• What needs to be done
Give back the line where "(203, 170) = (147, 207): black" appears and all the lines after it until the listing ends, unchanged and with nothing else.

━━━ Collected material ━━━

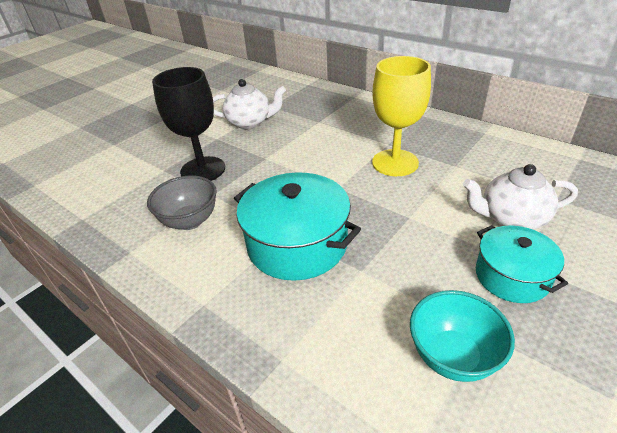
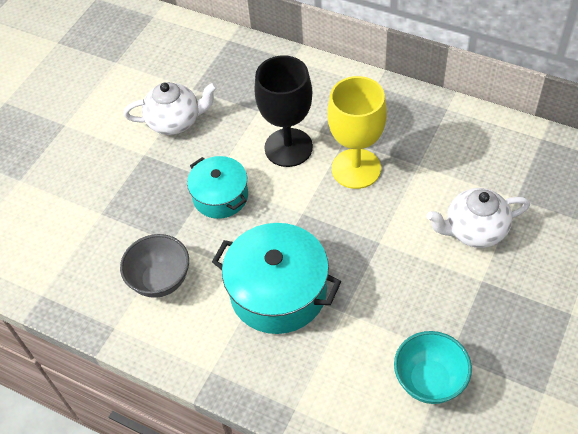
camera: 10 degrees left, 15 degrees up
(203, 170) = (147, 207): black goblet -> black goblet (288, 147)
(511, 276) = (474, 296): turquoise pot -> turquoise pot (220, 196)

━━━

• Written response
(203, 170) = (147, 207): black goblet -> black goblet (288, 147)
(511, 276) = (474, 296): turquoise pot -> turquoise pot (220, 196)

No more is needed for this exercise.